%%

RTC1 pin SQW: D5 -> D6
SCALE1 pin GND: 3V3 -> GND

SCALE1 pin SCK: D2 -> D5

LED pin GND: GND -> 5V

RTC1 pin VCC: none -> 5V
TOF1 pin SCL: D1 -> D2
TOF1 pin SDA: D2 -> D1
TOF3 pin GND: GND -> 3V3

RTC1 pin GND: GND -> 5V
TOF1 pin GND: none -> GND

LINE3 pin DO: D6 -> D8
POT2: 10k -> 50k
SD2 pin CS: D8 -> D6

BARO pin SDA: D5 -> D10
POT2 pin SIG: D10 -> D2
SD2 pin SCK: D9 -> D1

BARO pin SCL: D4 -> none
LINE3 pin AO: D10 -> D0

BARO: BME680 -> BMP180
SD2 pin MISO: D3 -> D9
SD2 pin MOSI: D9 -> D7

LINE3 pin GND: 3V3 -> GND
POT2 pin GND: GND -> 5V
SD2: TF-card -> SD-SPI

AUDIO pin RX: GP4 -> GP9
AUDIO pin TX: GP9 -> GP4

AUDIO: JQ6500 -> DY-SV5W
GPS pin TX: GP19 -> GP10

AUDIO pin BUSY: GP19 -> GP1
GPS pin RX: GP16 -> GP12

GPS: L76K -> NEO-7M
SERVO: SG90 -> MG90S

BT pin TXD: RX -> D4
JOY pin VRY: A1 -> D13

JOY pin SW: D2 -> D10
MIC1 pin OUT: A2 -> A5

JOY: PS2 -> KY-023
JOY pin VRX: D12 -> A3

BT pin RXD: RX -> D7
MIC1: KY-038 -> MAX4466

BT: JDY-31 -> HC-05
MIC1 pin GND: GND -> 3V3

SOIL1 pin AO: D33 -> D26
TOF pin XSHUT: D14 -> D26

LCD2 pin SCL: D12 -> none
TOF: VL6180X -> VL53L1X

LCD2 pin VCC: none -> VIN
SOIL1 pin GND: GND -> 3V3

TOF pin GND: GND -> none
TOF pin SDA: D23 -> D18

%%

■ What the exercise asks:
Every line of the material that holds the word "BARO" must be found and copied.

■ Answer for the task:
BARO pin SDA: D5 -> D10
BARO pin SCL: D4 -> none
BARO: BME680 -> BMP180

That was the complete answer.